Assigned task:
Print nothing but the lines below starting at the line that holds "yellow banana [146,379,226,408]" and ending at the line that holds "pink marker [458,154,544,180]", including both, each exactly as written.

[Object matching data]
★ ★ ★ ★ ★ ★ ★
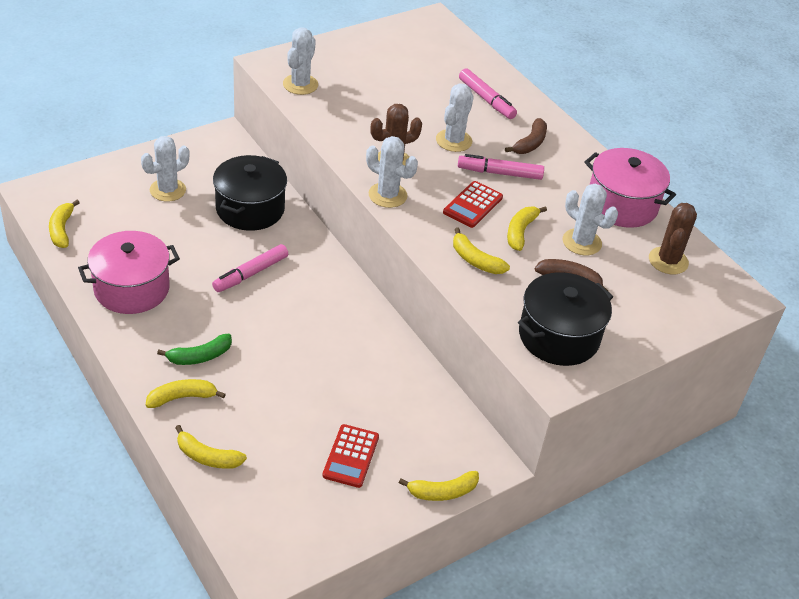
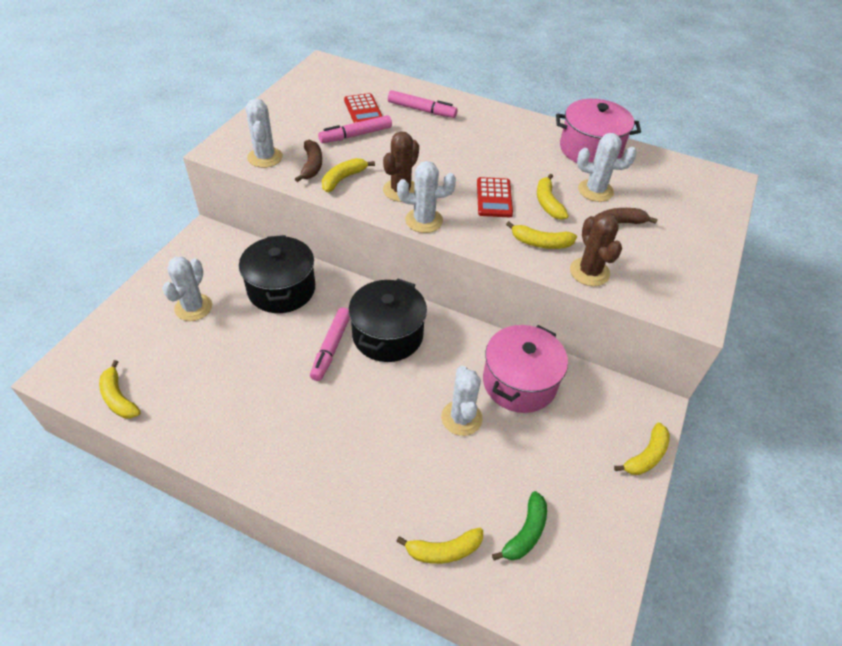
camera: 30 degrees left, 5 degrees up
pink pot [78,231,180,314] -> pink pot moved to [483,325,568,413]
yellow banana [146,379,226,408] -> yellow banana moved to [322,158,375,192]
green banana [157,334,232,365] -> green banana moved to [492,491,547,561]
red calculator [322,424,379,488] -> red calculator moved to [344,93,382,123]
white cactus [436,83,474,152] -> white cactus moved to [441,366,482,436]
pink marker [458,154,544,180] -> pink marker moved to [318,115,392,143]
brown banana [505,118,547,154] -> brown banana moved to [295,140,322,182]
black pot [518,272,613,366] -> black pot moved to [349,279,427,362]
brown cactus [649,203,697,274] -> brown cactus moved to [570,213,622,286]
★ ★ ★ ★ ★ ★ ★
Solution:
yellow banana [146,379,226,408] -> yellow banana moved to [322,158,375,192]
green banana [157,334,232,365] -> green banana moved to [492,491,547,561]
red calculator [322,424,379,488] -> red calculator moved to [344,93,382,123]
white cactus [436,83,474,152] -> white cactus moved to [441,366,482,436]
pink marker [458,154,544,180] -> pink marker moved to [318,115,392,143]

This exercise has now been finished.